> _What the task requires_
Beginning with the line below that contains "in_first: [440, 172, 58, 79]" and ending with the line that contains "in_second: [780, 354, 68, 44]", copy every line exactly. Copy nothing else.

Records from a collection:
· · ·
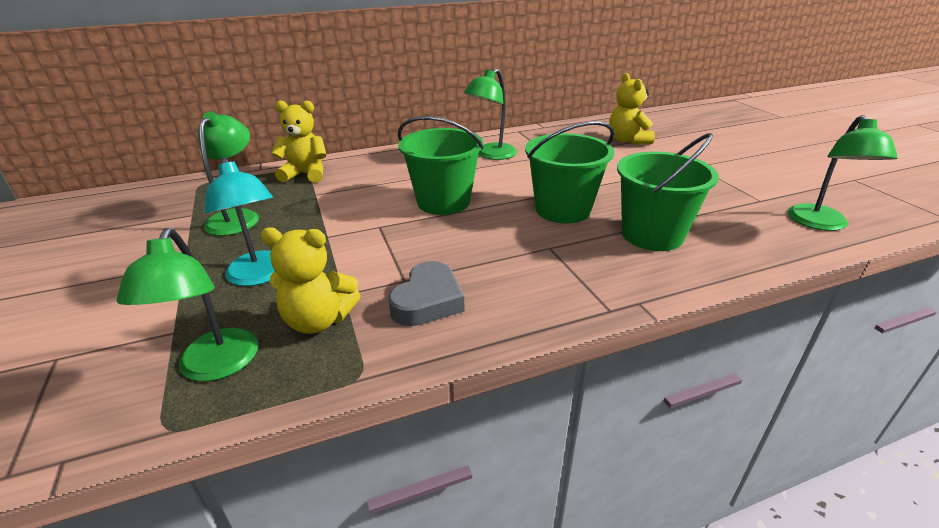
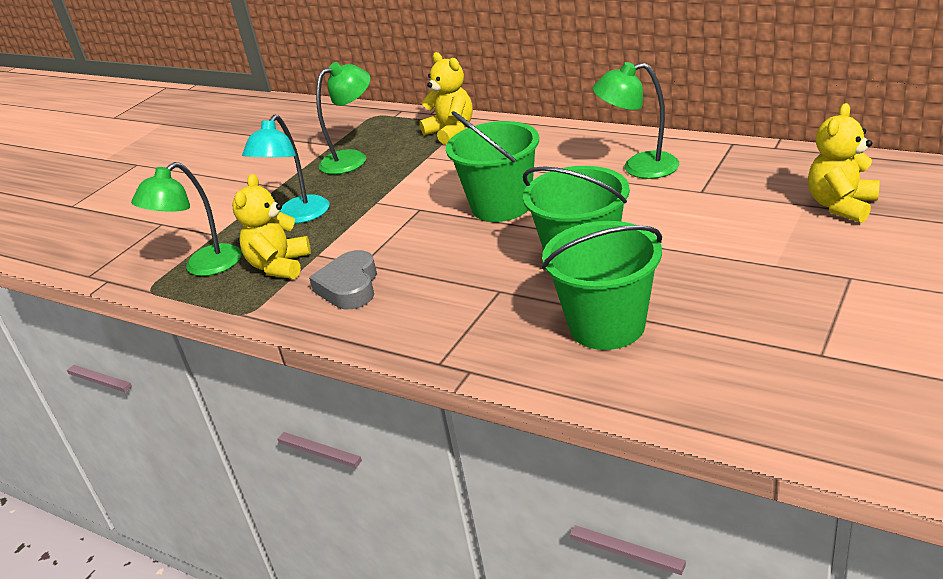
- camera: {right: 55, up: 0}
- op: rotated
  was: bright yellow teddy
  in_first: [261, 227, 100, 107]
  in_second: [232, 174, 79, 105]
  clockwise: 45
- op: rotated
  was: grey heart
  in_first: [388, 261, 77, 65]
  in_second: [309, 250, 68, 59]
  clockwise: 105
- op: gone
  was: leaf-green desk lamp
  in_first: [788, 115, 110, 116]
· · ·
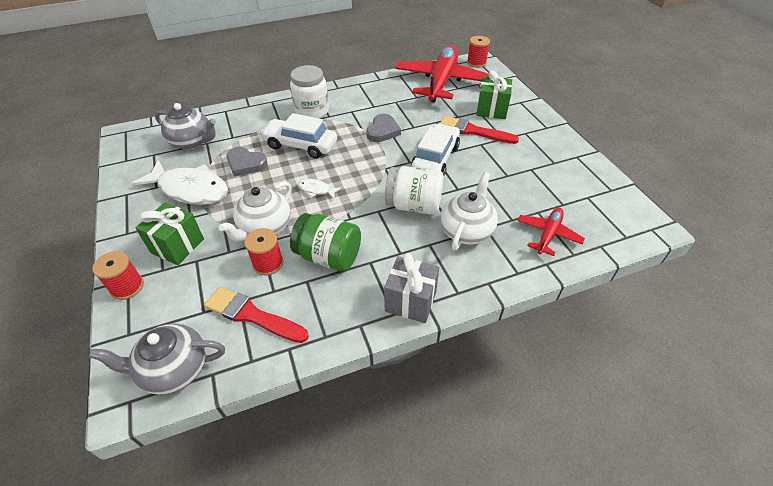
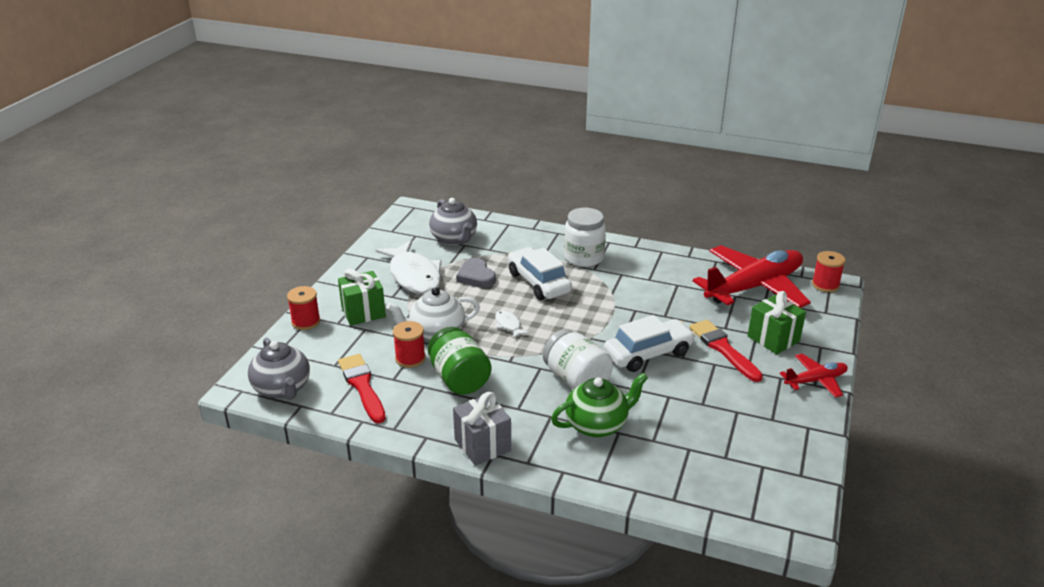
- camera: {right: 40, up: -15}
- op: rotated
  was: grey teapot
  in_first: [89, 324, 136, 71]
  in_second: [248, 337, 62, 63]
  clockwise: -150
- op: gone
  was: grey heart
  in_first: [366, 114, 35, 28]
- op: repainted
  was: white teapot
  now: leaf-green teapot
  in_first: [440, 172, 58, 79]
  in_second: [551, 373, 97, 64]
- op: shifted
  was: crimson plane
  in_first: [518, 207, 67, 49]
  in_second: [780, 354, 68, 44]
· · ·
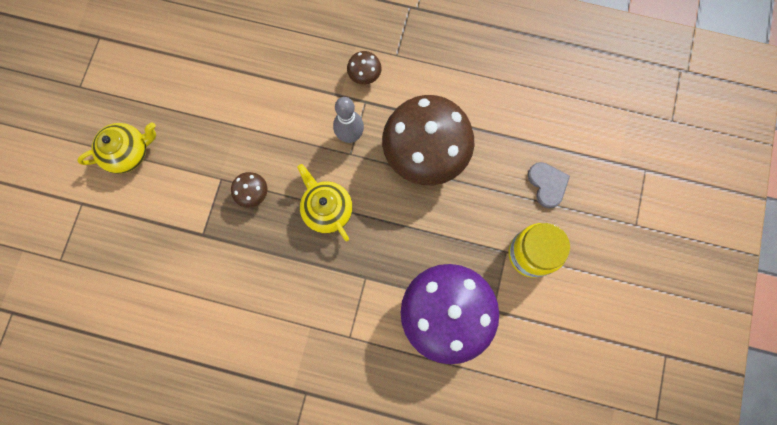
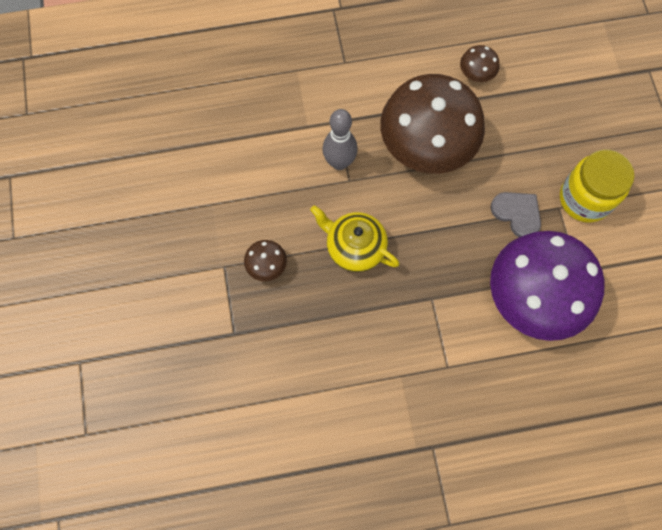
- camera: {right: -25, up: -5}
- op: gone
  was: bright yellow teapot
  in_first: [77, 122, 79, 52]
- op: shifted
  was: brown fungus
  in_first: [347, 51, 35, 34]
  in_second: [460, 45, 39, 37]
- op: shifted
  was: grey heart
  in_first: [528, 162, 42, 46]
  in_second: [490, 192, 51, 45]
· · ·
> _Exercise solution_
  in_first: [440, 172, 58, 79]
  in_second: [551, 373, 97, 64]
- op: shifted
  was: crimson plane
  in_first: [518, 207, 67, 49]
  in_second: [780, 354, 68, 44]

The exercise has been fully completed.